_Goal of the exercise_.
An exact copy of the whole listing is required.
Top of Supplied records
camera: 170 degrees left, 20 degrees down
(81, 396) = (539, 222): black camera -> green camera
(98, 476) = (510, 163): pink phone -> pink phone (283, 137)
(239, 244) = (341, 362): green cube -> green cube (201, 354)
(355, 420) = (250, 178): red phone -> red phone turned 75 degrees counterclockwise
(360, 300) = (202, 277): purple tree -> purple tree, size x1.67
Bottom of Supplied records
_Response box_.
camera: 170 degrees left, 20 degrees down
(81, 396) = (539, 222): black camera -> green camera
(98, 476) = (510, 163): pink phone -> pink phone (283, 137)
(239, 244) = (341, 362): green cube -> green cube (201, 354)
(355, 420) = (250, 178): red phone -> red phone turned 75 degrees counterclockwise
(360, 300) = (202, 277): purple tree -> purple tree, size x1.67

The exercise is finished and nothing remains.